_YOUR INSTRUCTIONS_: Return the run of lines below that opens with the line containing "cyan round brick D2 level 2 -> none" and closes with the line containing "none -> lime brick A5 level 2", keeping each one exact.

(Stored items)
--- START ---

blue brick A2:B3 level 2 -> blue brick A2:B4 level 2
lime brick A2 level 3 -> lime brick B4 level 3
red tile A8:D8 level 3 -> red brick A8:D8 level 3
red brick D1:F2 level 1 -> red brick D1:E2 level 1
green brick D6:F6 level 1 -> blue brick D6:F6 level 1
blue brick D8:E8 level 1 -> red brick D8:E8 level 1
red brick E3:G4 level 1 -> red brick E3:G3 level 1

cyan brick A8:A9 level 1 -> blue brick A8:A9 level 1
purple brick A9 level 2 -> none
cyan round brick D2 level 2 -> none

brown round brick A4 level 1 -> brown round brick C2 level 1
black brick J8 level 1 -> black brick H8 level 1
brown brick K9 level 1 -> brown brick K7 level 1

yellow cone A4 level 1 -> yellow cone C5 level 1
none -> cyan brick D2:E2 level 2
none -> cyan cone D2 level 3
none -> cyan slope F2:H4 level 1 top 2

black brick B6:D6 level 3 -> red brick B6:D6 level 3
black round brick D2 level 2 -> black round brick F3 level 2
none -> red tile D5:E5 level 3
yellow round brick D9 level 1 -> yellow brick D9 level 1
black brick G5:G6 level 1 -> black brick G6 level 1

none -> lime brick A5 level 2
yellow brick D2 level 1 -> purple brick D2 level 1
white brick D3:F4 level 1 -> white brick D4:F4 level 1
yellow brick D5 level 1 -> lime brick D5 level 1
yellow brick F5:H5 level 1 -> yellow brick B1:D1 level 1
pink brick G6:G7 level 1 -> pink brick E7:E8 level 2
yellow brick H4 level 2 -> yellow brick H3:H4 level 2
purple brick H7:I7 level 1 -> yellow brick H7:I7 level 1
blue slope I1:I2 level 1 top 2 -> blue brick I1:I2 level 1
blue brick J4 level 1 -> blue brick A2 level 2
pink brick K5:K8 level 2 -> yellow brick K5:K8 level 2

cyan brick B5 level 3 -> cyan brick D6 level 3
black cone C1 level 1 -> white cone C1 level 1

--- END ---

_PROBLEM SOLUTION_:
cyan round brick D2 level 2 -> none

brown round brick A4 level 1 -> brown round brick C2 level 1
black brick J8 level 1 -> black brick H8 level 1
brown brick K9 level 1 -> brown brick K7 level 1

yellow cone A4 level 1 -> yellow cone C5 level 1
none -> cyan brick D2:E2 level 2
none -> cyan cone D2 level 3
none -> cyan slope F2:H4 level 1 top 2

black brick B6:D6 level 3 -> red brick B6:D6 level 3
black round brick D2 level 2 -> black round brick F3 level 2
none -> red tile D5:E5 level 3
yellow round brick D9 level 1 -> yellow brick D9 level 1
black brick G5:G6 level 1 -> black brick G6 level 1

none -> lime brick A5 level 2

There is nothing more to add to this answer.